Reproduce, exactly, the lines of the material below from the line containing "C210: 22nF (SIG44, VCC) -> 22nF (GND, SIG44)" through the line containing "R220: 51k (SIG6, VCC) -> 100k (SIG6, VCC)", with both end lines included and nothing else.

Data shown:
※

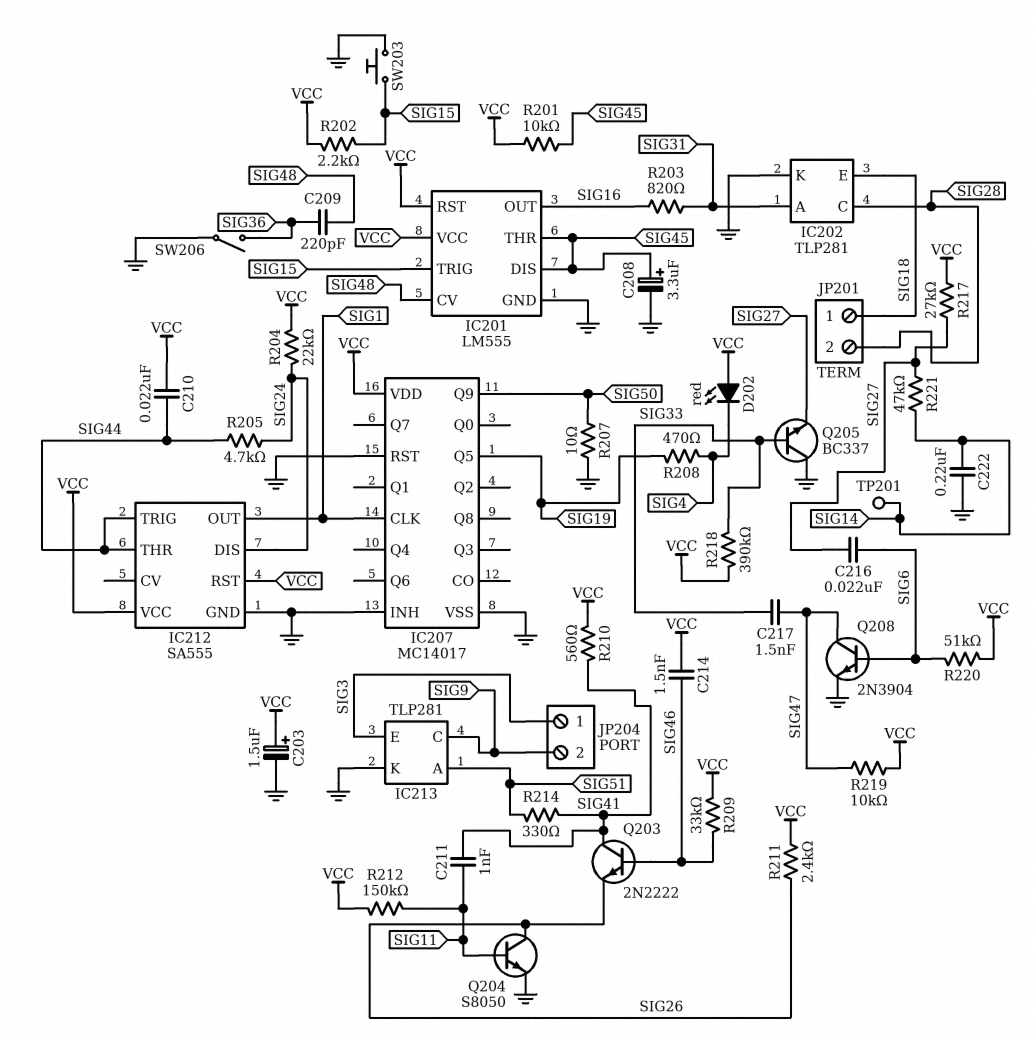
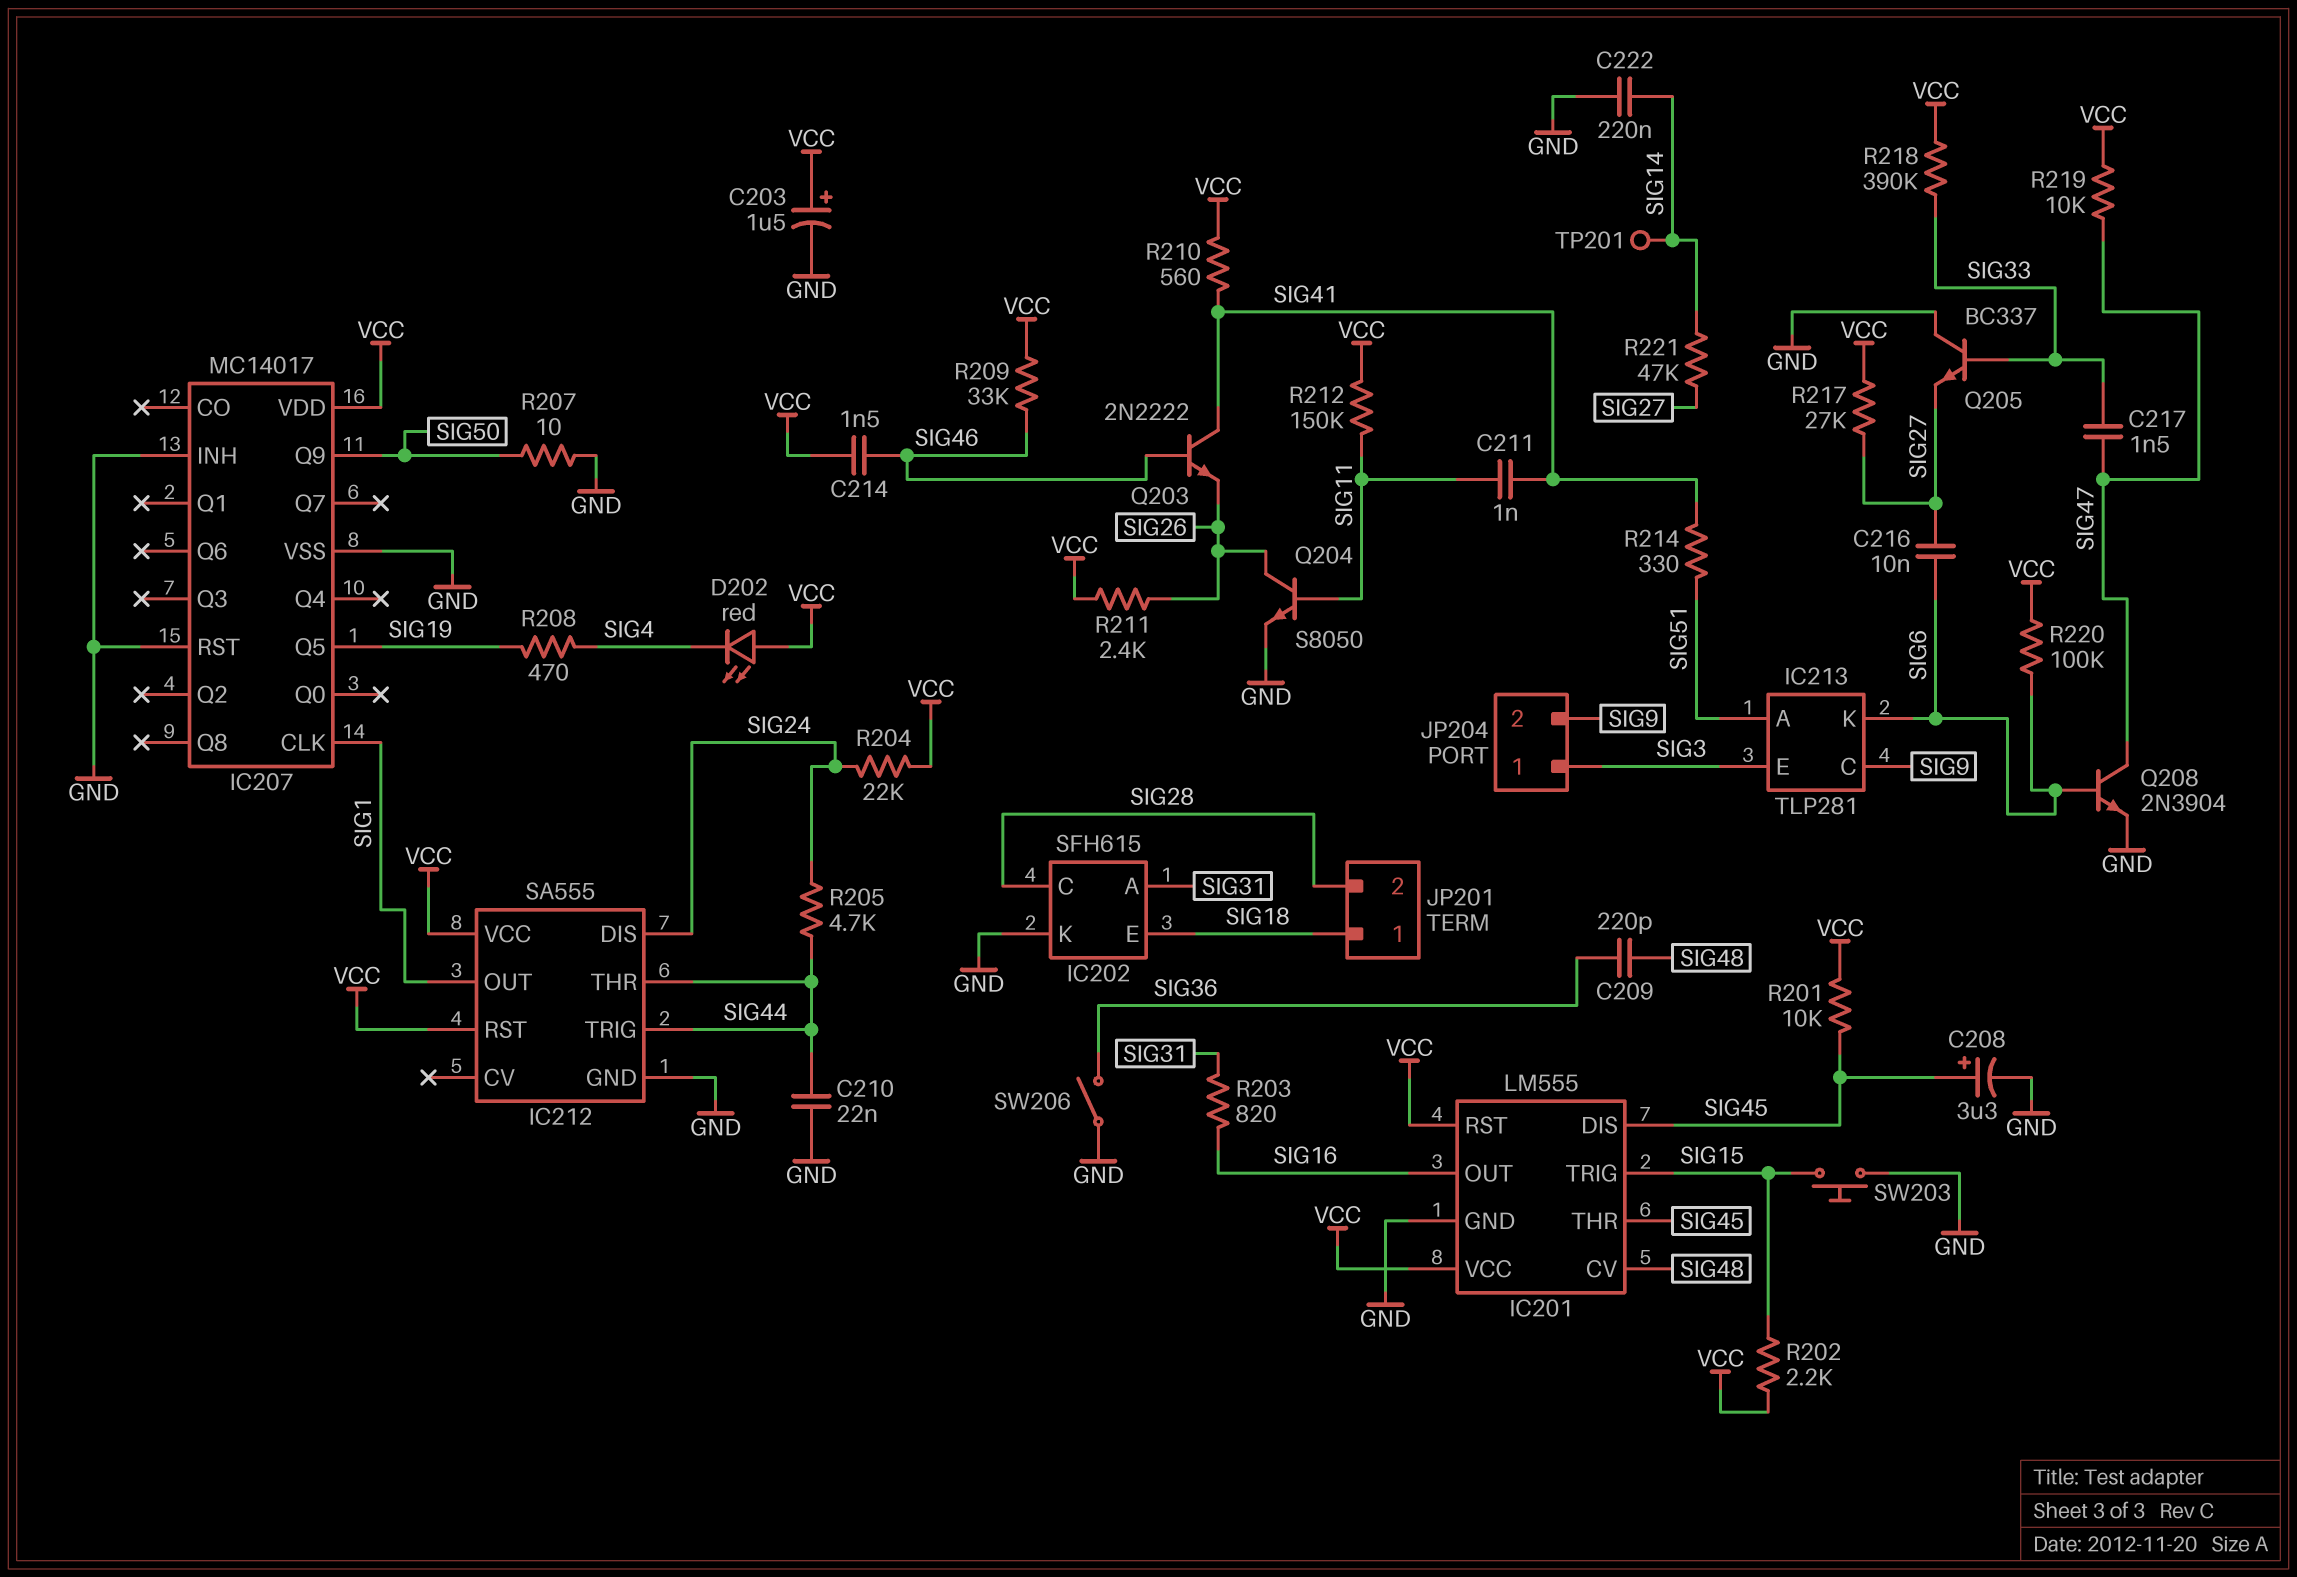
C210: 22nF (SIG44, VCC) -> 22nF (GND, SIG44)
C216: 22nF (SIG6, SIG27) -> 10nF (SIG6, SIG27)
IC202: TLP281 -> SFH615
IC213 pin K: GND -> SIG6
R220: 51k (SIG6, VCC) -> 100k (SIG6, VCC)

※

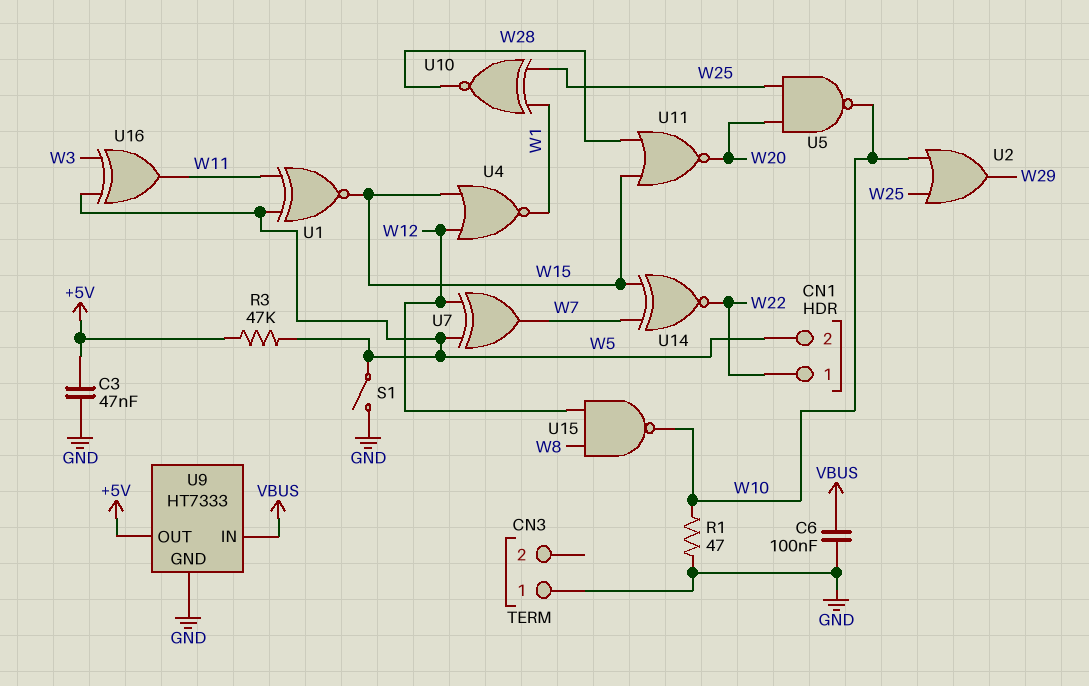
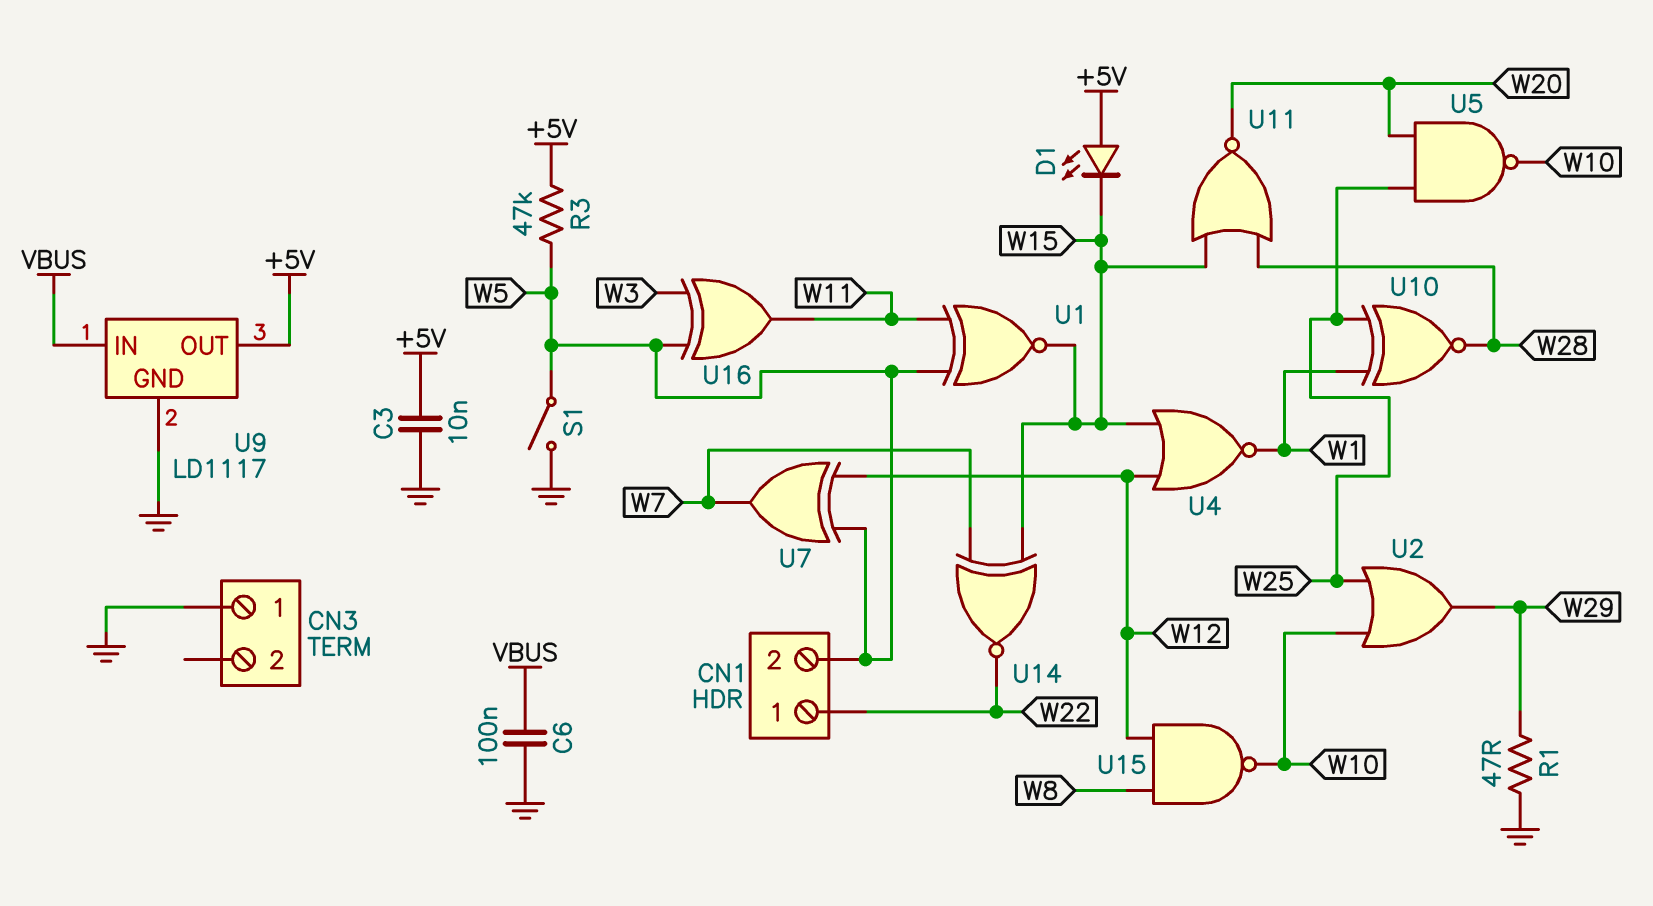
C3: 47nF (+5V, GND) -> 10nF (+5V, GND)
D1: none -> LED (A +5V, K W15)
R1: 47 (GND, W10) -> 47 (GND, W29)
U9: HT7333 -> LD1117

※

Task output:
C210: 22nF (SIG44, VCC) -> 22nF (GND, SIG44)
C216: 22nF (SIG6, SIG27) -> 10nF (SIG6, SIG27)
IC202: TLP281 -> SFH615
IC213 pin K: GND -> SIG6
R220: 51k (SIG6, VCC) -> 100k (SIG6, VCC)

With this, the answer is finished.